* **Records from a data collection**
⟨

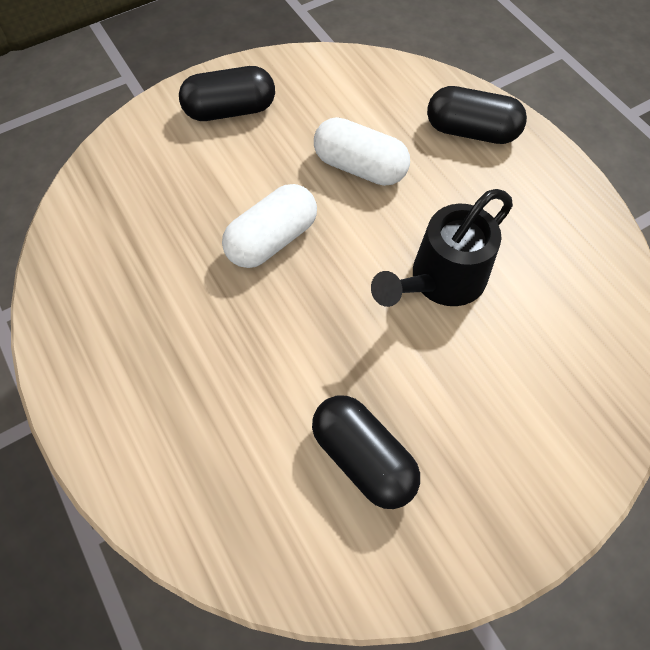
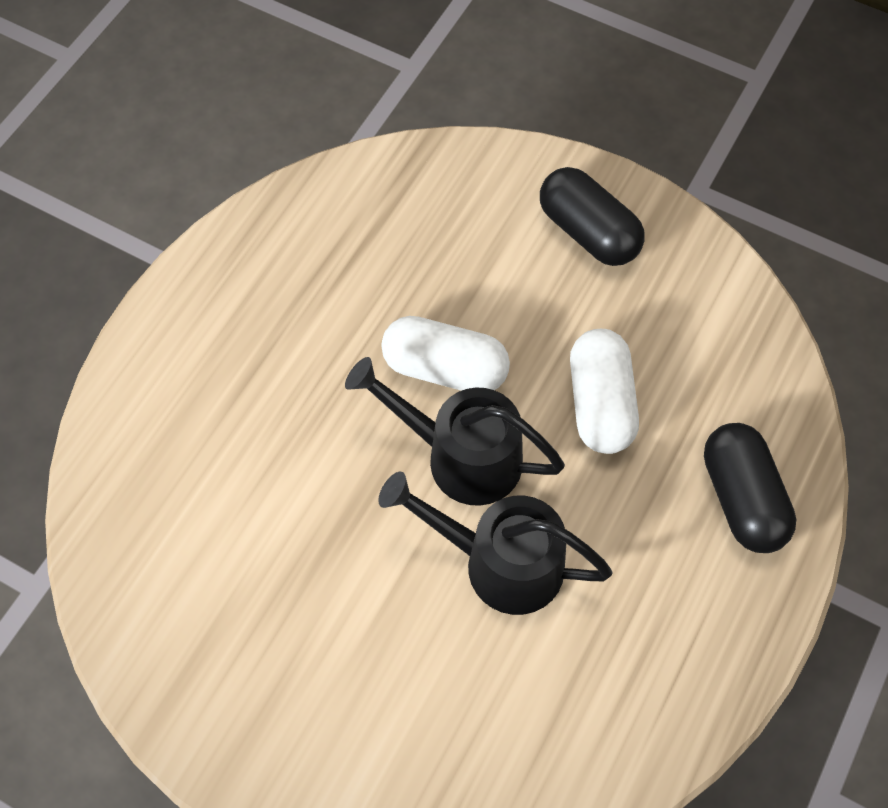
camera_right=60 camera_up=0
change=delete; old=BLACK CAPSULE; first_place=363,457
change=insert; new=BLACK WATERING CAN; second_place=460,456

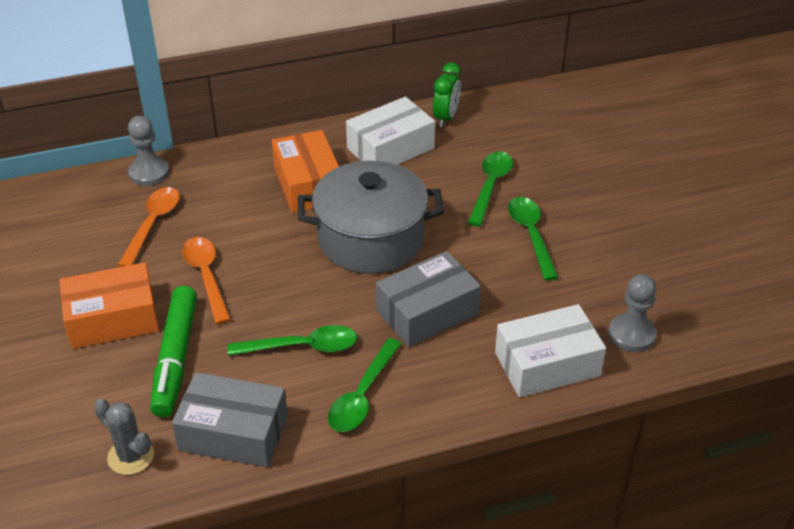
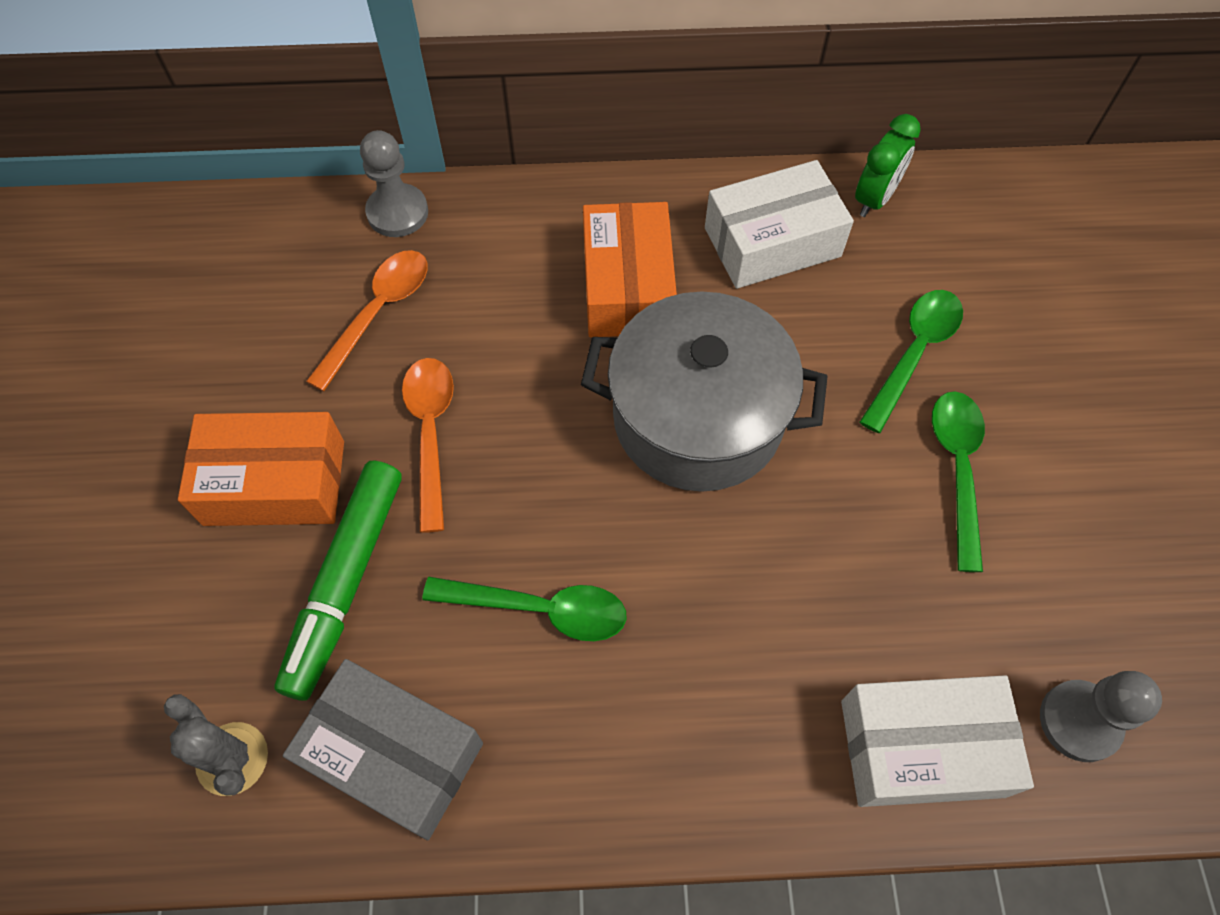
camera_right=15 camera_up=20
change=delete; old=GREEN SPOON; first_place=362,395
change=delete; old=GREY BOX; first_place=427,312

⟩

* **WHAT THE TASK ASKS**
Your copy should run from the line that has "change=insert; new=BLACK WATERING" through the last line above, exactly, with both ends in and pictures out.

* **YOUR SOLUTION**
change=insert; new=BLACK WATERING CAN; second_place=460,456

camera_right=15 camera_up=20
change=delete; old=GREEN SPOON; first_place=362,395
change=delete; old=GREY BOX; first_place=427,312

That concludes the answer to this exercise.